• _Directions_
The entries below are to be copied exactly, with every picture left out.

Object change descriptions
########

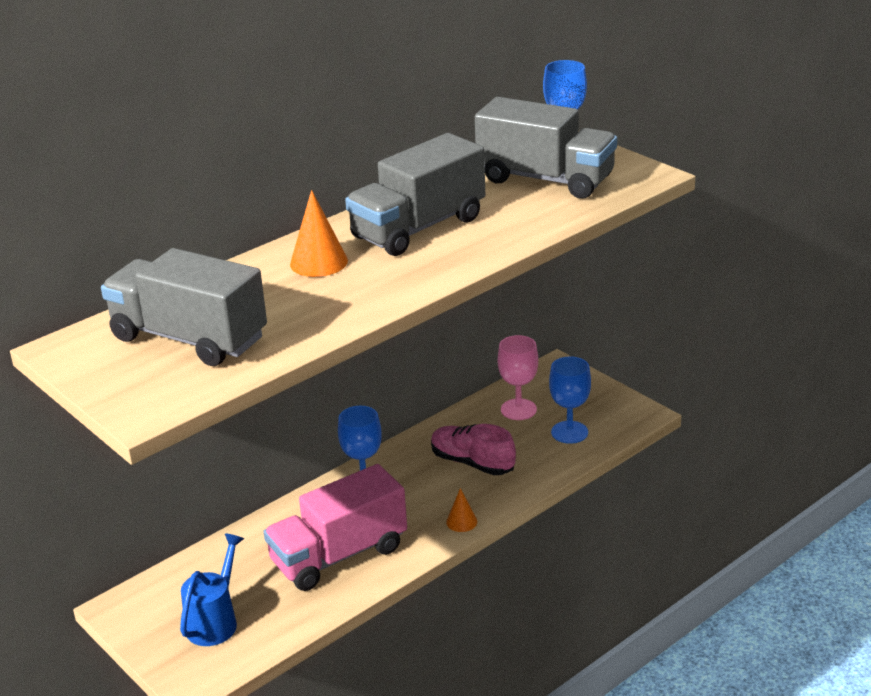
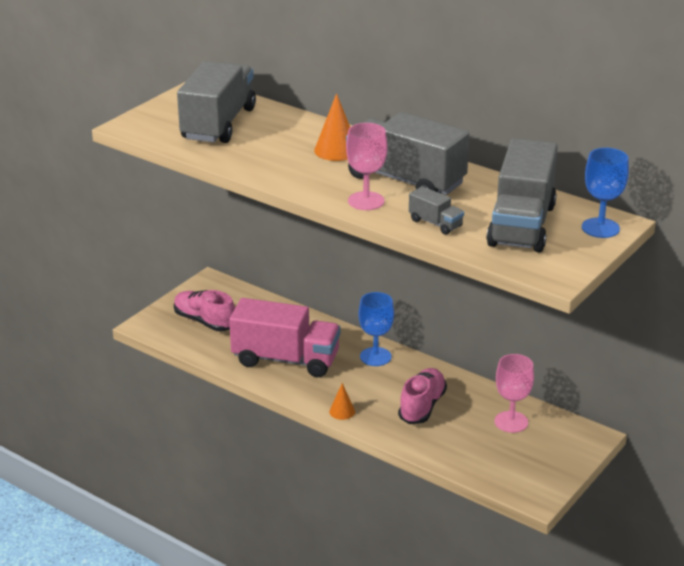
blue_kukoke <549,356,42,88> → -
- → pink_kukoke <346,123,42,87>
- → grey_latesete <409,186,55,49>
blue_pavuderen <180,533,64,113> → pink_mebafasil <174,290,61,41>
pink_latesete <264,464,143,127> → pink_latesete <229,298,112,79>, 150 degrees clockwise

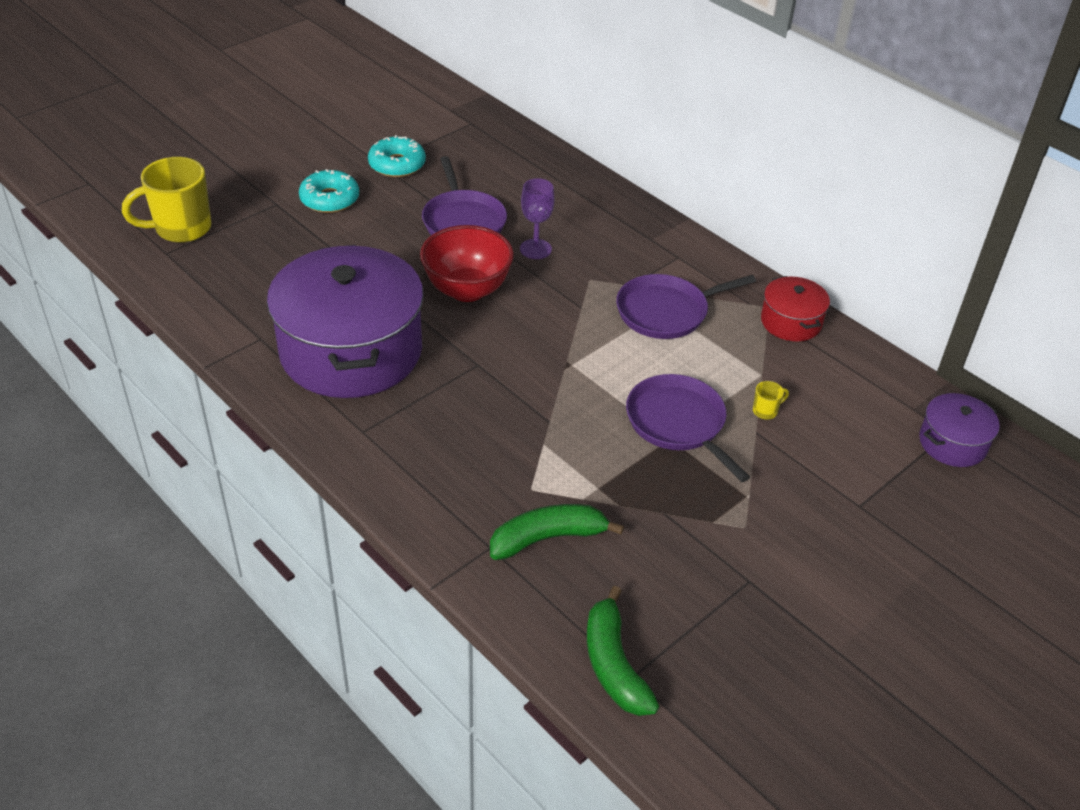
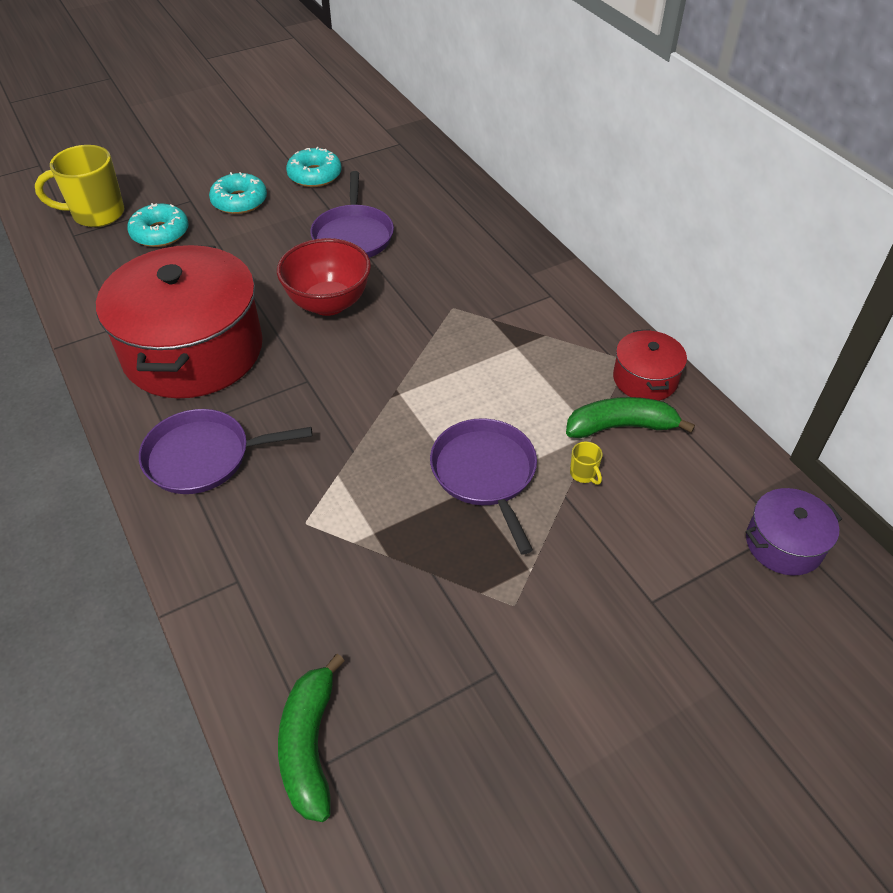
purple_kukoke <520,178,35,81> → -
- →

########

• _Response to the task_
blue_kukoke <549,356,42,88> → -
- → pink_kukoke <346,123,42,87>
- → grey_latesete <409,186,55,49>
blue_pavuderen <180,533,64,113> → pink_mebafasil <174,290,61,41>
pink_latesete <264,464,143,127> → pink_latesete <229,298,112,79>, 150 degrees clockwise

purple_kukoke <520,178,35,81> → -
- →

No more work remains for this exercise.